What is required >>
The expected response is the complete listing below, restated exactly, with its pictures omitted.

Given material >>

****

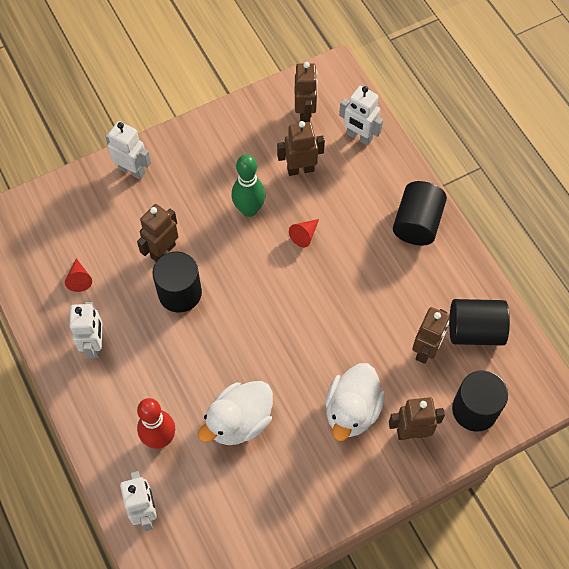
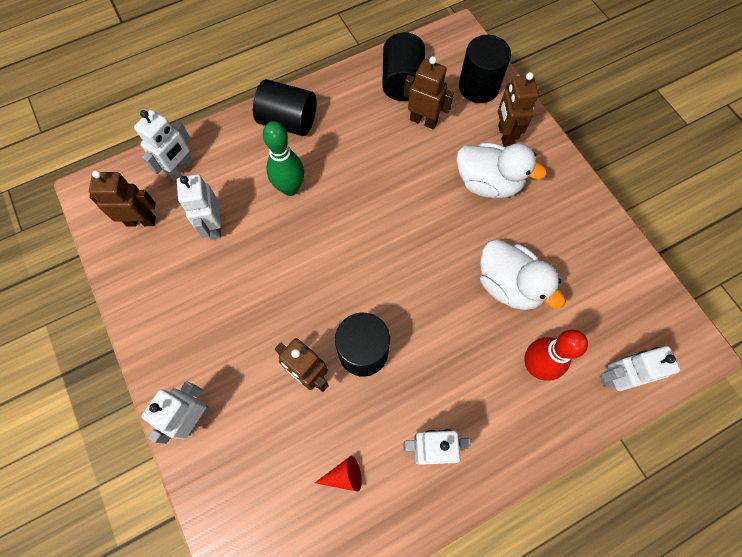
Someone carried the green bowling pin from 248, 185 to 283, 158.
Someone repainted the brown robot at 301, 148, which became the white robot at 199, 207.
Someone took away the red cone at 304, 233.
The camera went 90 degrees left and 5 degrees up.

****

Response area >>
Someone carried the green bowling pin from 248, 185 to 283, 158.
Someone repainted the brown robot at 301, 148, which became the white robot at 199, 207.
Someone took away the red cone at 304, 233.
The camera went 90 degrees left and 5 degrees up.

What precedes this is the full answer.